§ **DATA SHOWN**:
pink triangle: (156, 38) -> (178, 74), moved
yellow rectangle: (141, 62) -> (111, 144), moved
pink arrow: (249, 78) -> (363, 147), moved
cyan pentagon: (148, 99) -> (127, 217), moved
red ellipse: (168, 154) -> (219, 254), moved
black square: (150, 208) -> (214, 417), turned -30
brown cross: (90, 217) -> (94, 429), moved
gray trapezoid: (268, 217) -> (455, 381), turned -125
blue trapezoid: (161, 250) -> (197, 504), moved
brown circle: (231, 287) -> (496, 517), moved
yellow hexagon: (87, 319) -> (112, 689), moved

§ **ABOUT THIS TASK**: Your reply is to be the number of lines above in which the word "moved" appears, and nothing else.

§ **SOLUTION**: 9